WHAT IS EXPECTED:
In the listing below, find the line containing "BZ101: buzzer 3V" and the line containing "J105 pin 2: CANH -> CANL". Repeat exactly those two lines and every line between them, nothing more.

INPUT MATERIAL:
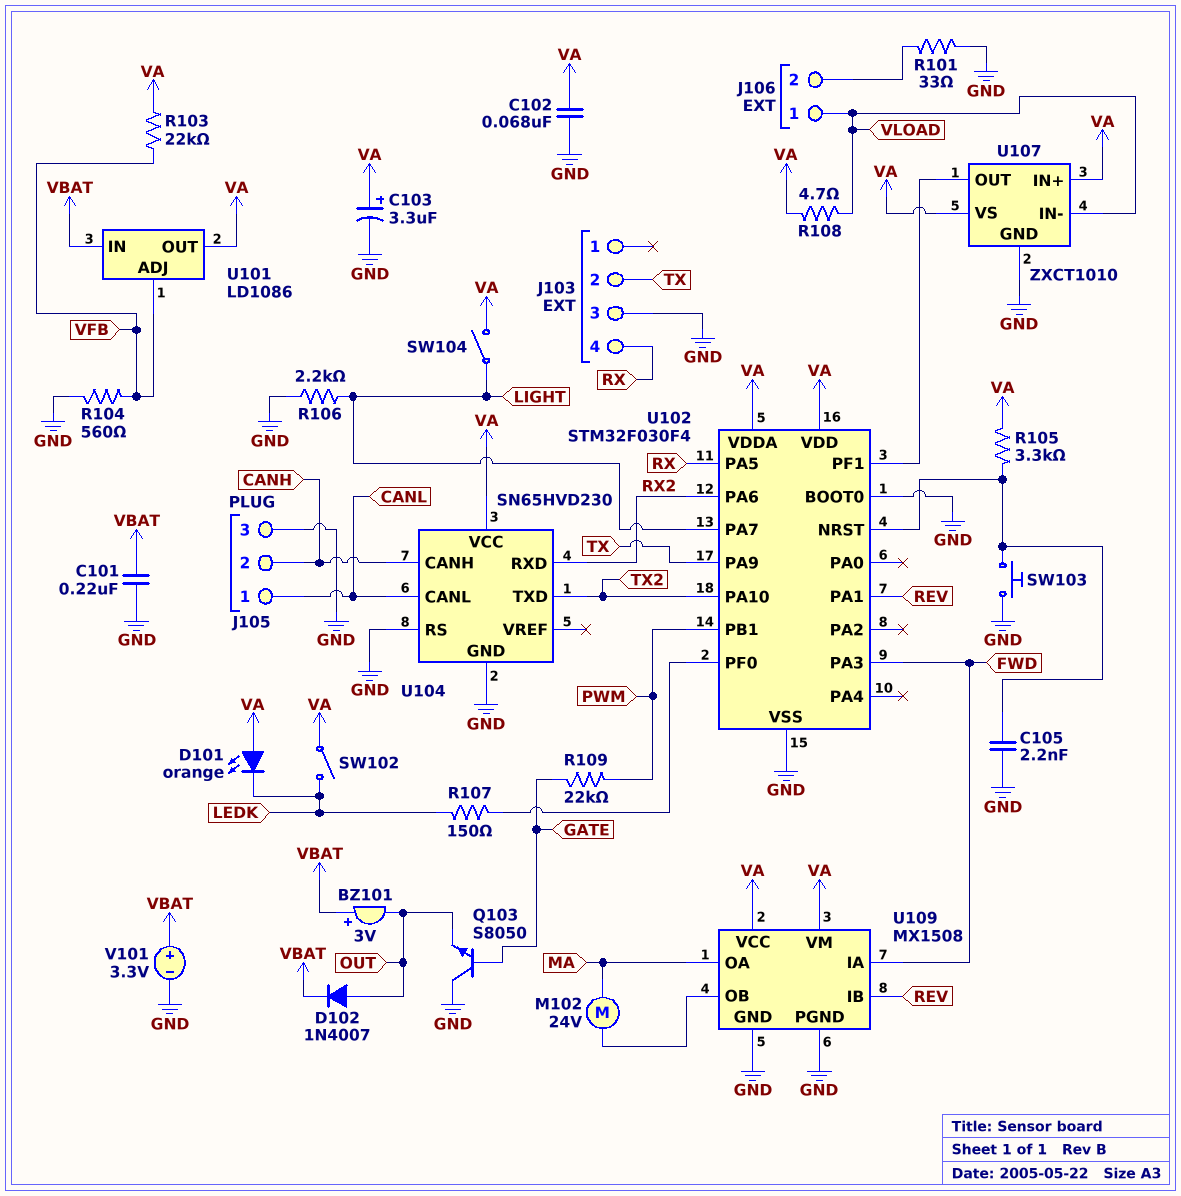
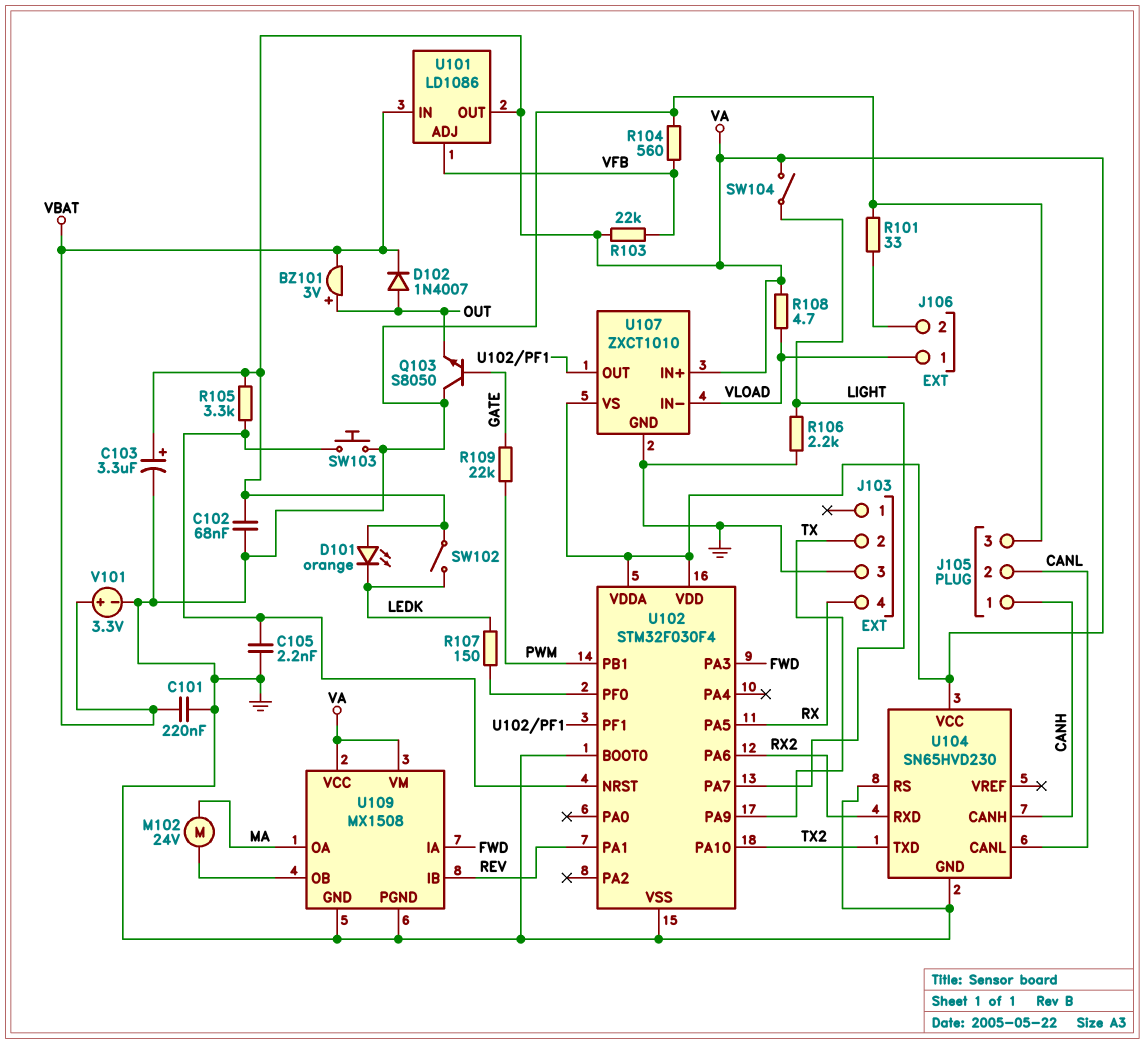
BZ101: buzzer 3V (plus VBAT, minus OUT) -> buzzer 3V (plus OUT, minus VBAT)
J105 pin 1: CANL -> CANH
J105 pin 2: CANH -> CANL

--

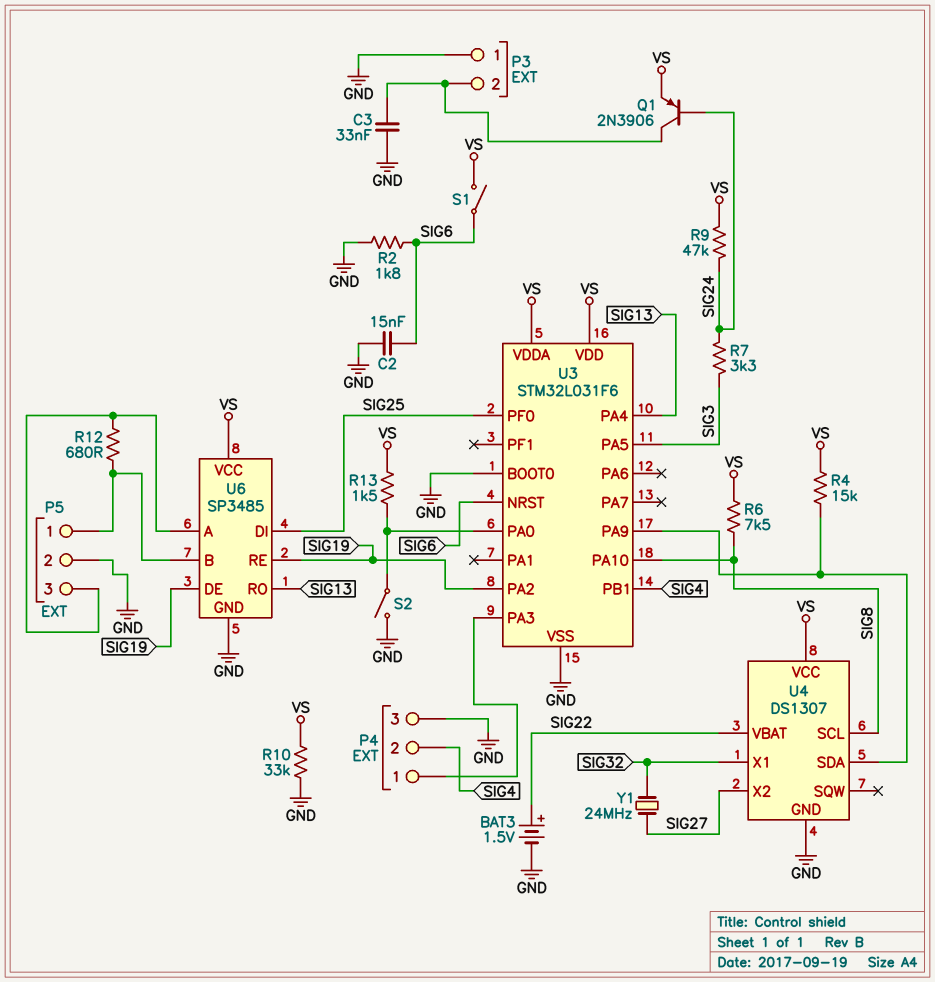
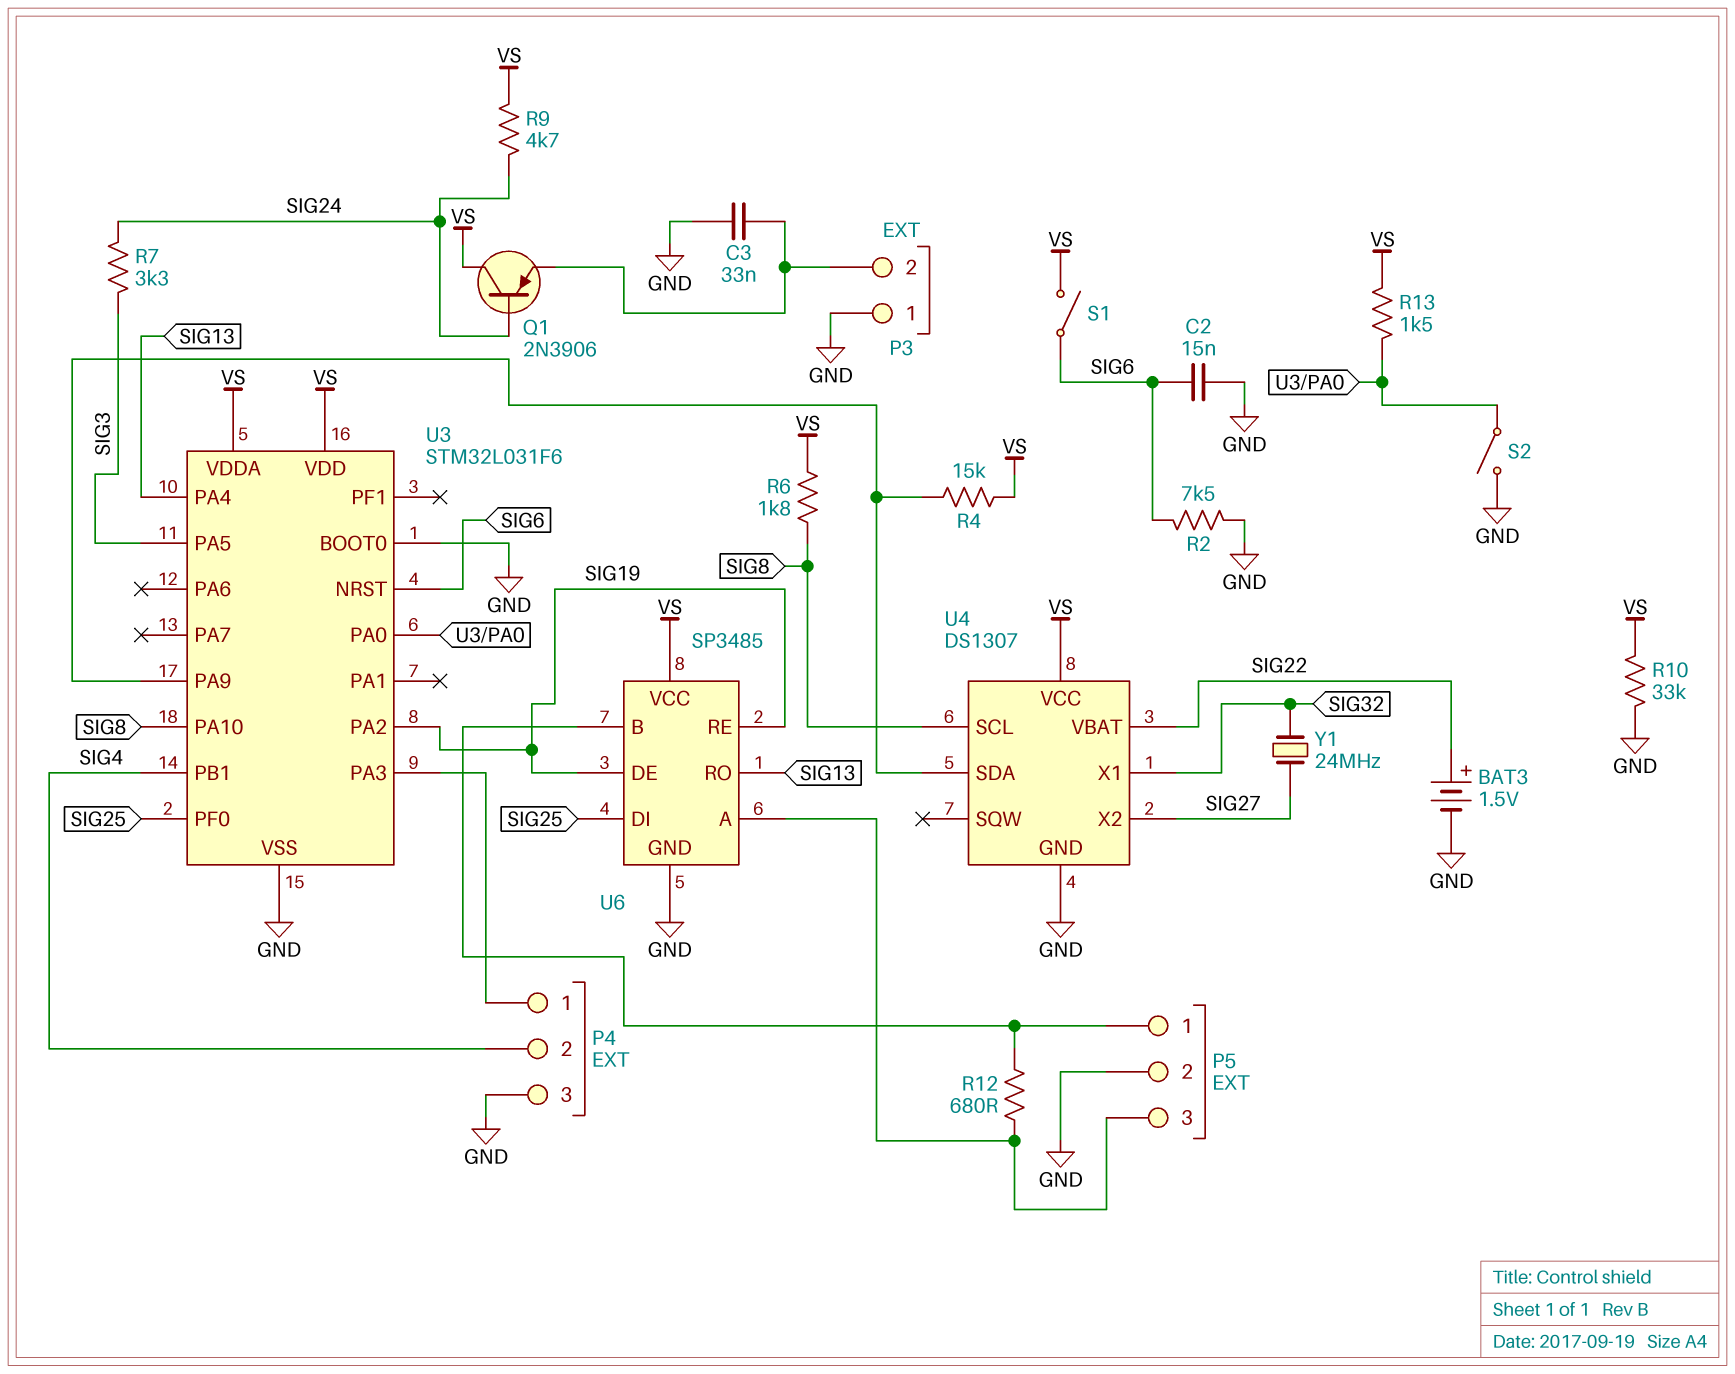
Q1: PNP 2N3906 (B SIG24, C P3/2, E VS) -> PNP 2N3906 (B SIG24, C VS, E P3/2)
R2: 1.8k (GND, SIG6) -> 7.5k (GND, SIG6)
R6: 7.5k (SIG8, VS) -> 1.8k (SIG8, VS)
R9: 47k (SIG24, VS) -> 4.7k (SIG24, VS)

EXERCISE SOLUTION:
BZ101: buzzer 3V (plus VBAT, minus OUT) -> buzzer 3V (plus OUT, minus VBAT)
J105 pin 1: CANL -> CANH
J105 pin 2: CANH -> CANL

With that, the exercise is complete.